EXERCISE GOAL:
Set down the data again word for word. Skip any pictures.

MATERIAL TO PROCESS:
# # # #
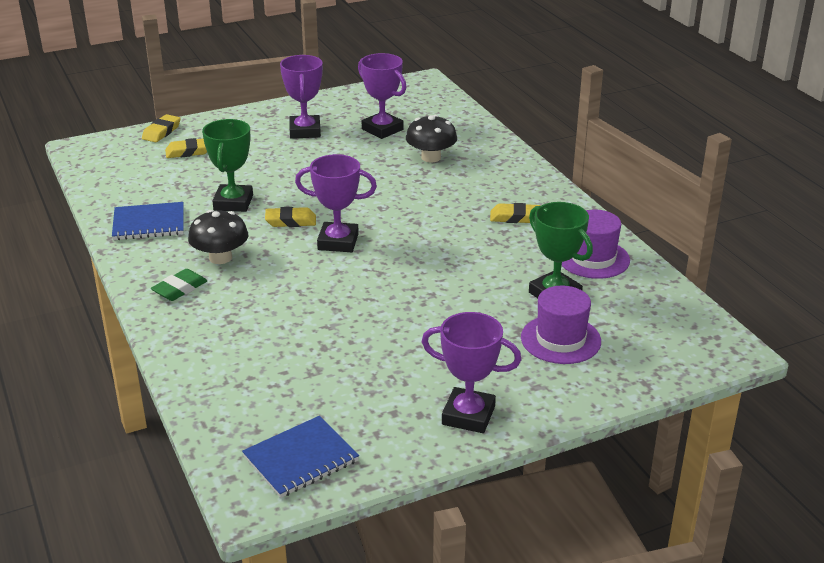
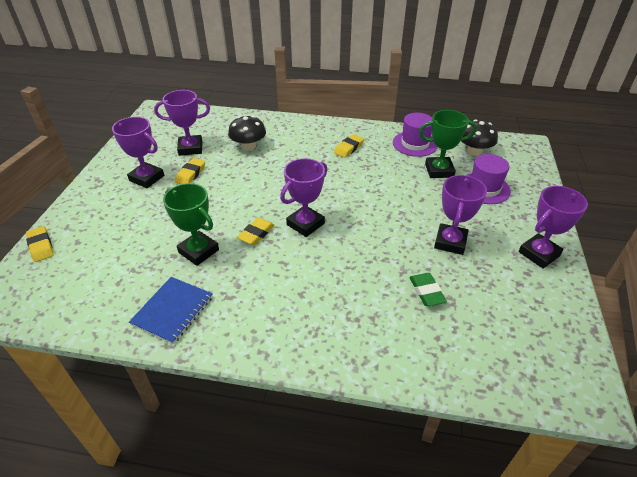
camera: 55 degrees left, 10 degrees up
(179, 289) = (288, 330): green eraser -> green eraser (426, 292)
(188, 152) = (94, 244): yellow eraser -> yellow eraser (191, 174)
(220, 257) = (267, 289): black mushroom -> black mushroom (474, 151)
(301, 459) = (550, 351): blue notebook -> none
(415, 343) = (450, 242): none -> purple trophy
# # # #
REPLY:
camera: 55 degrees left, 10 degrees up
(179, 289) = (288, 330): green eraser -> green eraser (426, 292)
(188, 152) = (94, 244): yellow eraser -> yellow eraser (191, 174)
(220, 257) = (267, 289): black mushroom -> black mushroom (474, 151)
(301, 459) = (550, 351): blue notebook -> none
(415, 343) = (450, 242): none -> purple trophy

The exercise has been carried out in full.